AIM OF THE EXERCISE: Set down all of the entries word for word, omitting the images they contain.

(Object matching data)
........

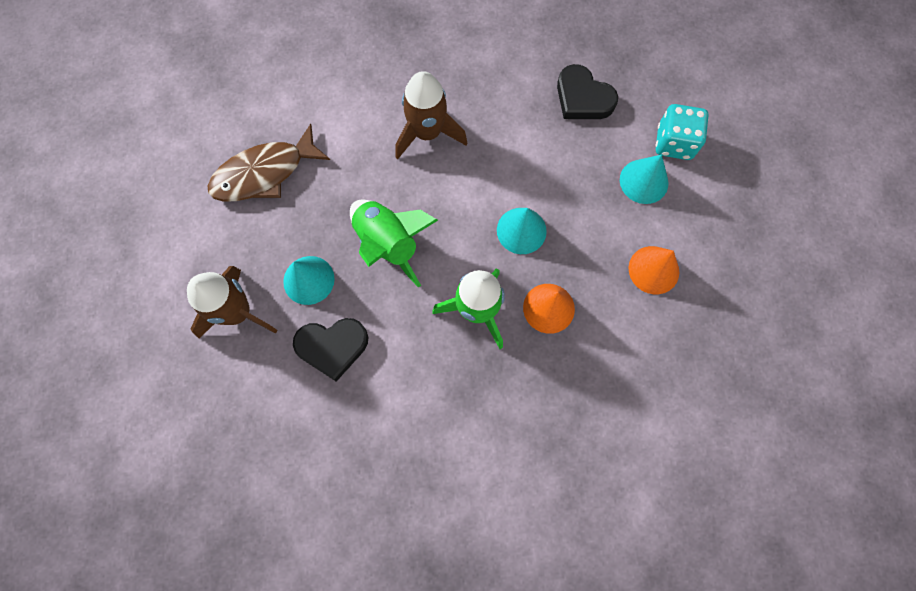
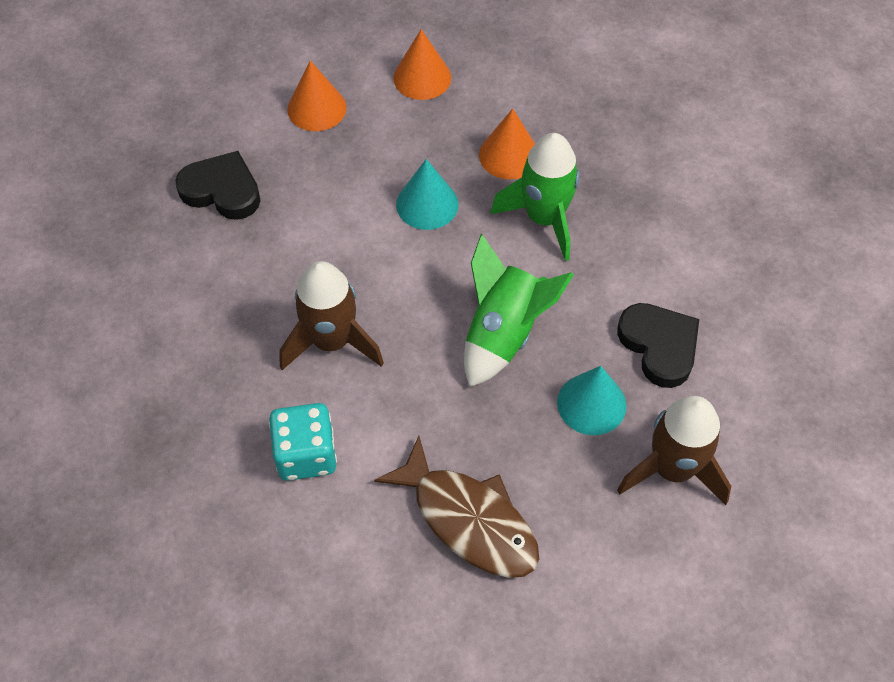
camera: 110 degrees left, 15 degrees down
(583, 98) = (222, 190): black heart -> black heart turned 90 degrees counterclockwise
(644, 181) = (317, 108): turquoise cone -> orange cone
(674, 143) = (255, 92): turquoise dice -> turquoise dice (306, 454)

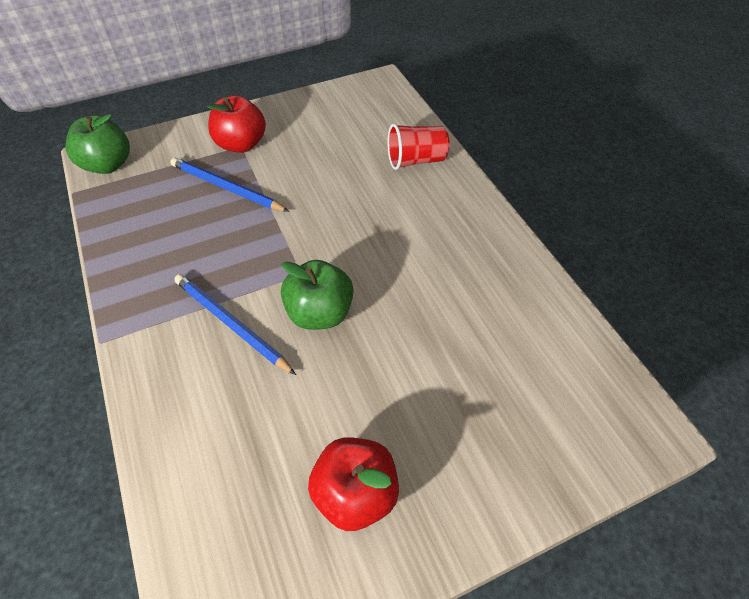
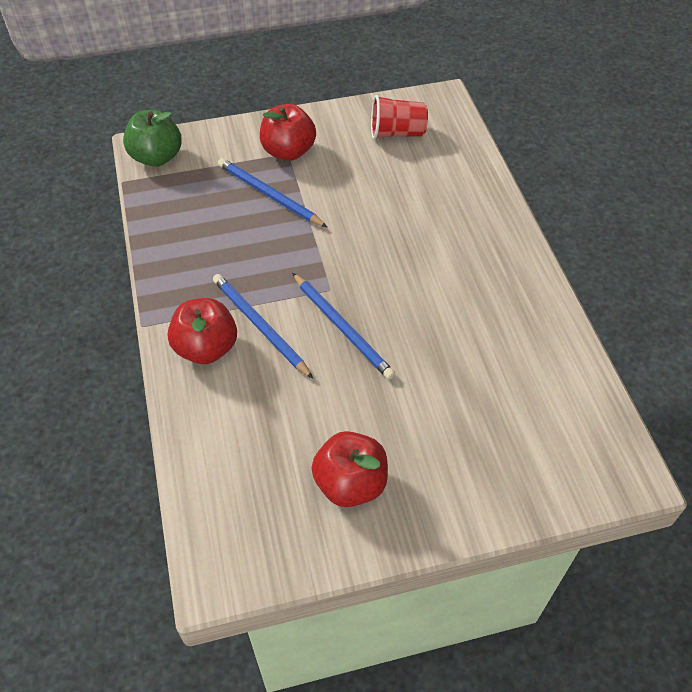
camera: 10 degrees right, 0 degrees up
(174, 357) = (206, 348): none -> red apple
(320, 313) = (342, 328): green apple -> blue pencil
(416, 160) = (463, 190): red cup -> red cup (397, 133)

........

PROBLEM SOLUTION:
camera: 110 degrees left, 15 degrees down
(583, 98) = (222, 190): black heart -> black heart turned 90 degrees counterclockwise
(644, 181) = (317, 108): turquoise cone -> orange cone
(674, 143) = (255, 92): turquoise dice -> turquoise dice (306, 454)

camera: 10 degrees right, 0 degrees up
(174, 357) = (206, 348): none -> red apple
(320, 313) = (342, 328): green apple -> blue pencil
(416, 160) = (463, 190): red cup -> red cup (397, 133)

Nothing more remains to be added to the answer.